• [Exercise objective] Beginning at the line that contains "none -> purple brick C5:D7 level 1", reproduce the entries below exactly, ending with the line that contains "purple round brick A4". Omit each picture.

Entries supplied below:

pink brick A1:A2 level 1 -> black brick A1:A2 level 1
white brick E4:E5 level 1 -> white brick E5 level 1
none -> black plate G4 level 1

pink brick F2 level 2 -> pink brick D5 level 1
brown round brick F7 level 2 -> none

End of Entries supplied.
Entries supplied below:

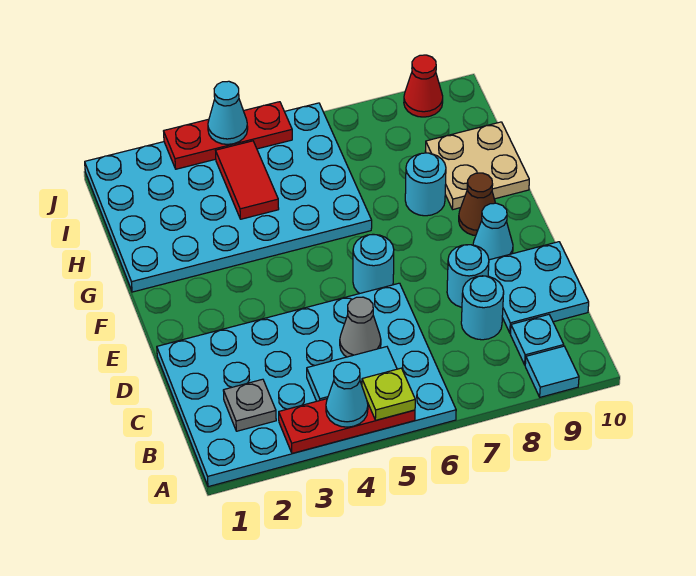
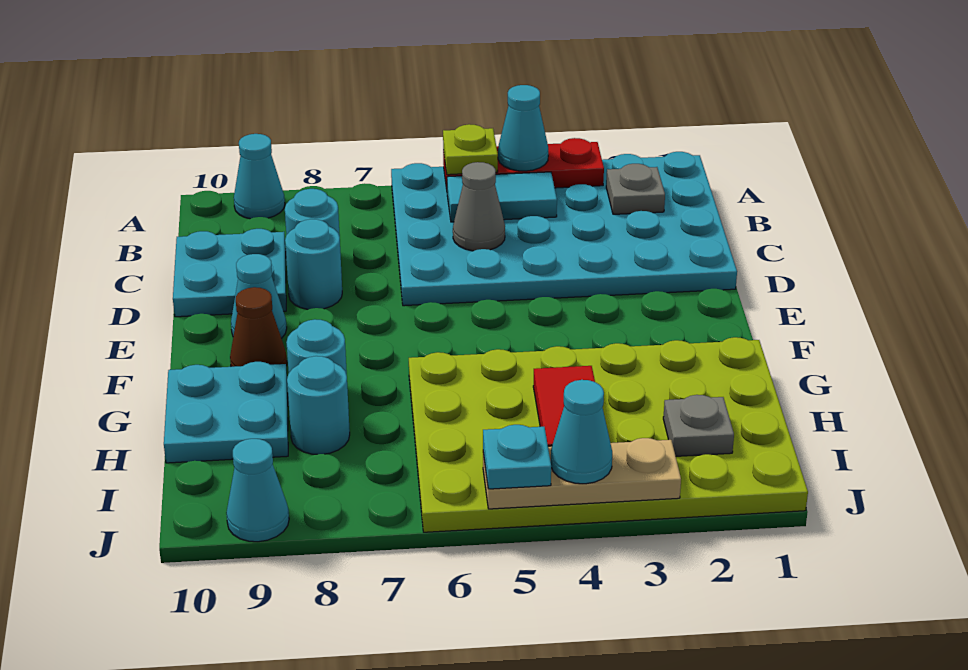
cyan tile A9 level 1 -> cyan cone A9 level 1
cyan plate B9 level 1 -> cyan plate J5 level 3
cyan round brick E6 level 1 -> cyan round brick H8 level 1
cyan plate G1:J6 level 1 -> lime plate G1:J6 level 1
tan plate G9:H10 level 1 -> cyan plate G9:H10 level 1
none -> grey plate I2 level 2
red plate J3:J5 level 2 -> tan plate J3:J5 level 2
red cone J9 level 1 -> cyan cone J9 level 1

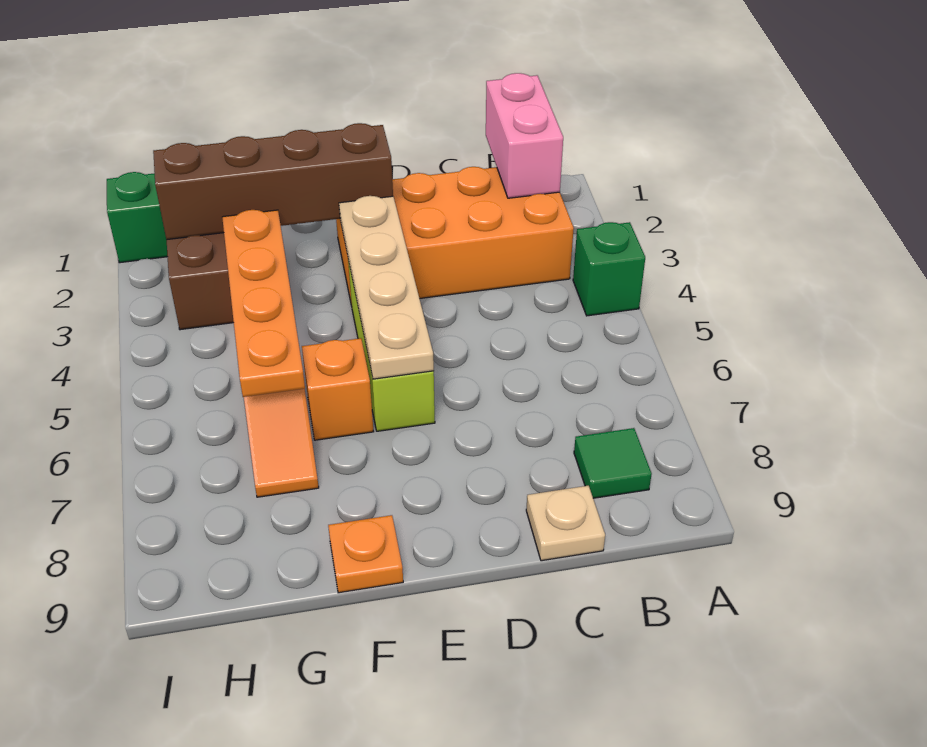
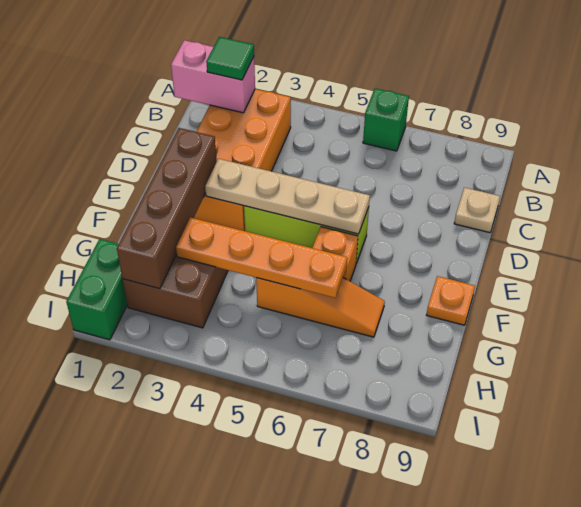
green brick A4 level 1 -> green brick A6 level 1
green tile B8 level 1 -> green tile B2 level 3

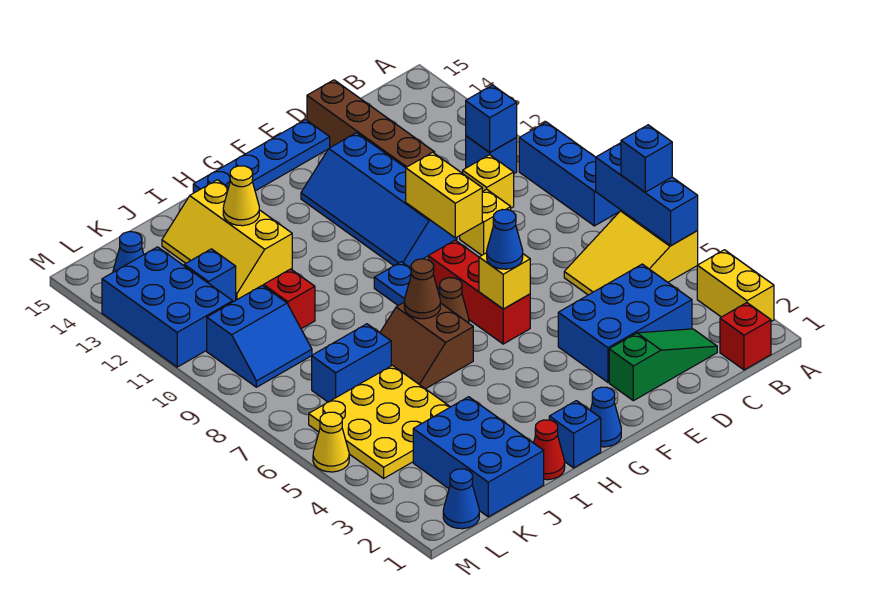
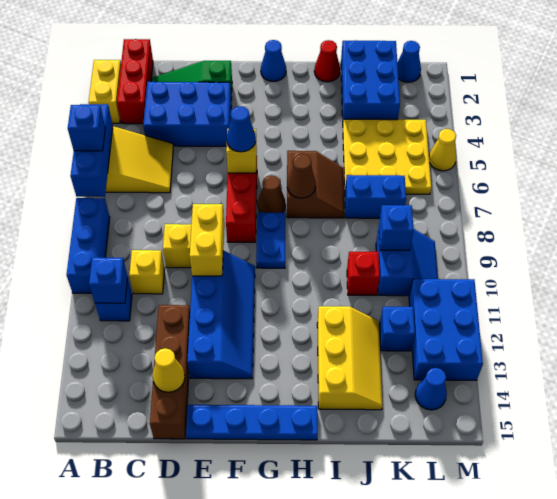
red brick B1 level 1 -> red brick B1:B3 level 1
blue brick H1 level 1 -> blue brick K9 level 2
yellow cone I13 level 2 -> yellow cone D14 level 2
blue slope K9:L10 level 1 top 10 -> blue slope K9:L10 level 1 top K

End of Entries supplied.
Entries supplied below:

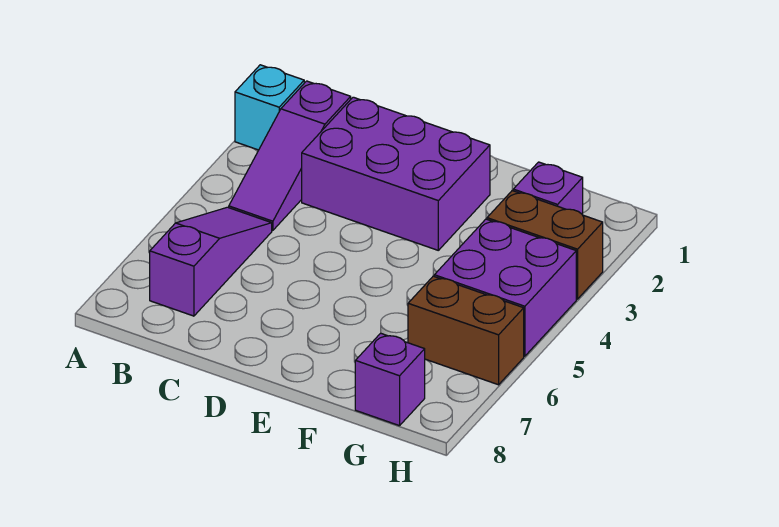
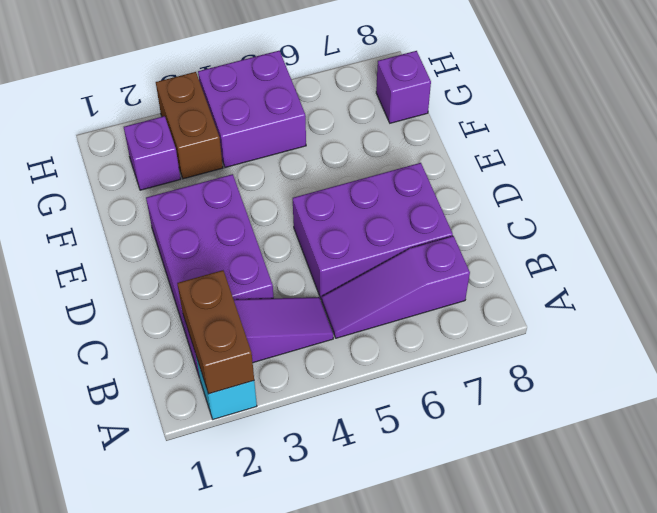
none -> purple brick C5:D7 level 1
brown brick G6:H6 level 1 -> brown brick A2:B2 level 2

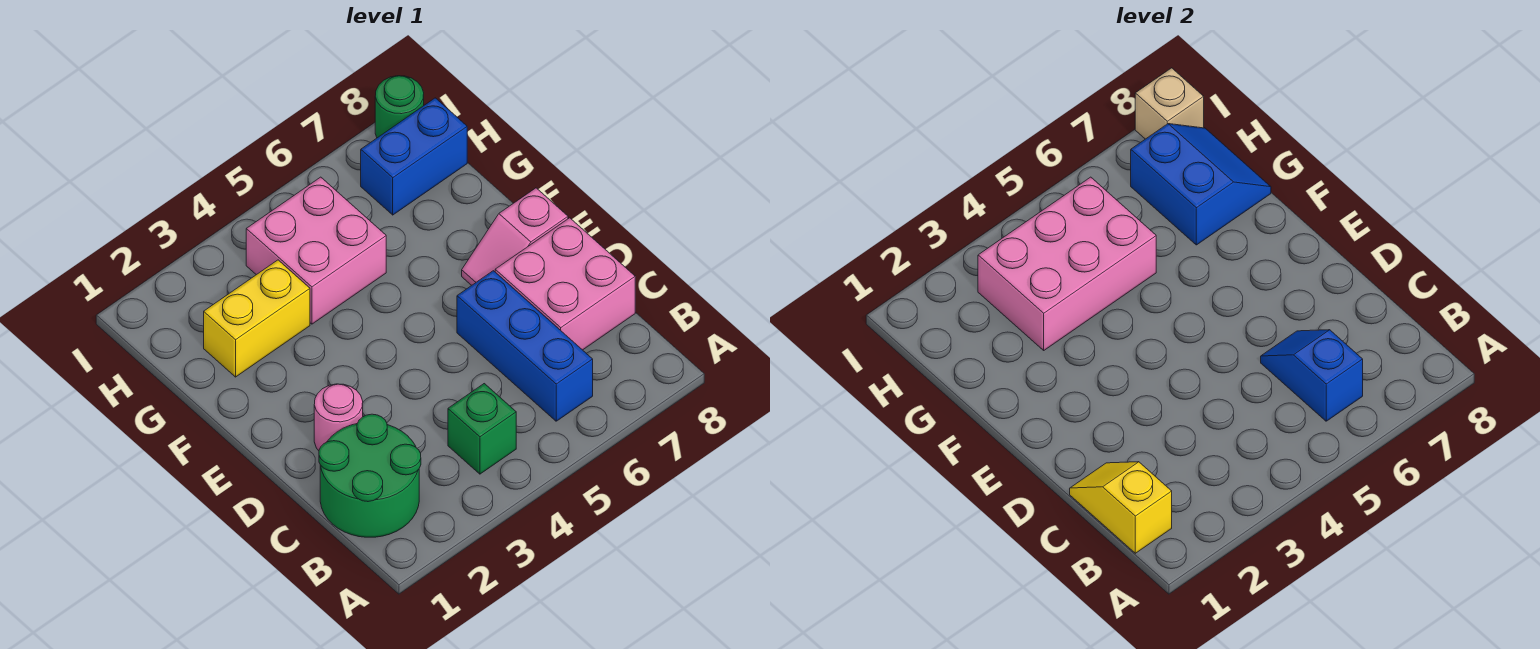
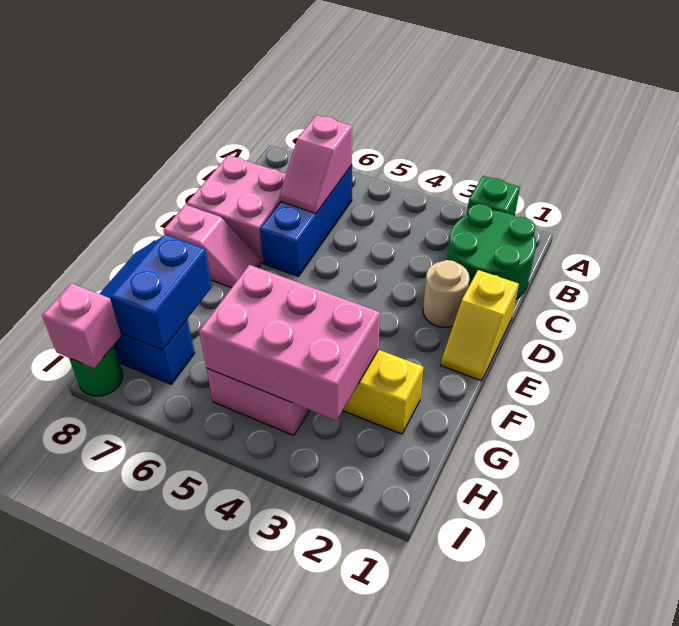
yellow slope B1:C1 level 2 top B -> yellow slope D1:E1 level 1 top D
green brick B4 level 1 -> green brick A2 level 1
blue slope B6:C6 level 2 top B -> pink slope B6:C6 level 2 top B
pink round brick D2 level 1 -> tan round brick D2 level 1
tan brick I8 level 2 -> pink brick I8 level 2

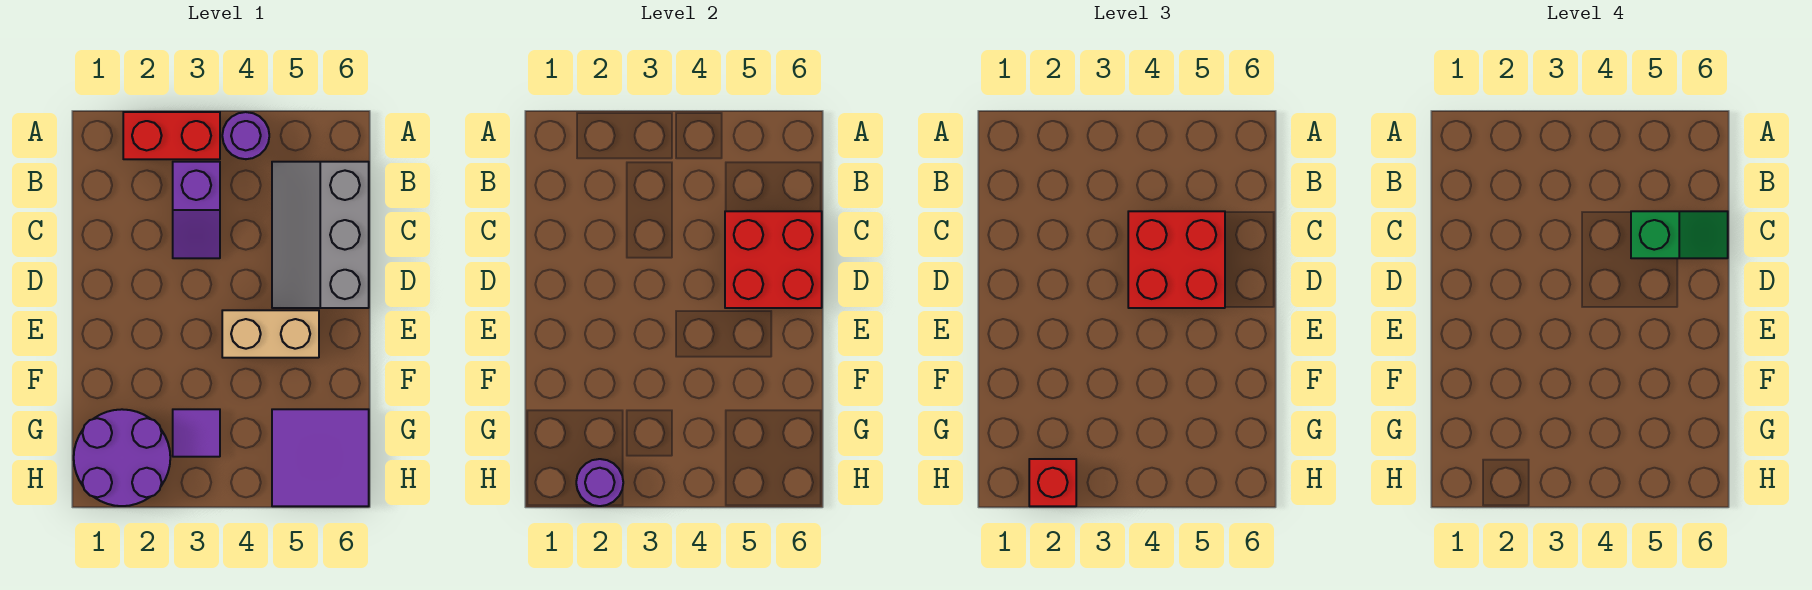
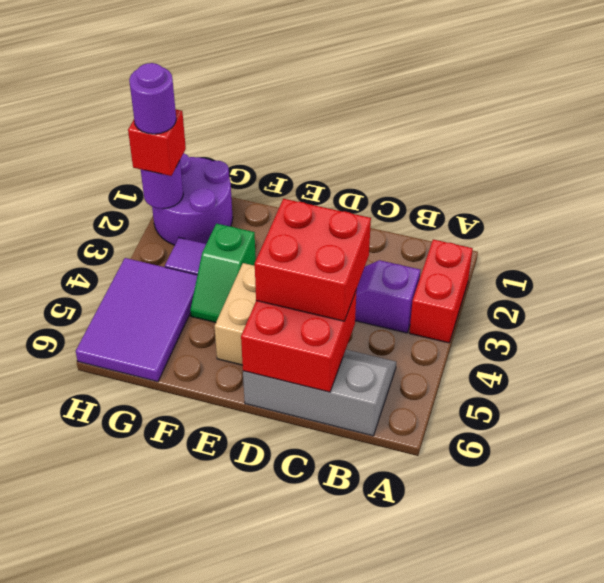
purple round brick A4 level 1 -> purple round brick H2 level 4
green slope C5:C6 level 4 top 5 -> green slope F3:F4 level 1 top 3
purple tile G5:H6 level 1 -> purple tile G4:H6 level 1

End of Entries supplied.

• [Answer to the exercise]
none -> purple brick C5:D7 level 1
brown brick G6:H6 level 1 -> brown brick A2:B2 level 2

yellow slope B1:C1 level 2 top B -> yellow slope D1:E1 level 1 top D
green brick B4 level 1 -> green brick A2 level 1
blue slope B6:C6 level 2 top B -> pink slope B6:C6 level 2 top B
pink round brick D2 level 1 -> tan round brick D2 level 1
tan brick I8 level 2 -> pink brick I8 level 2

purple round brick A4 level 1 -> purple round brick H2 level 4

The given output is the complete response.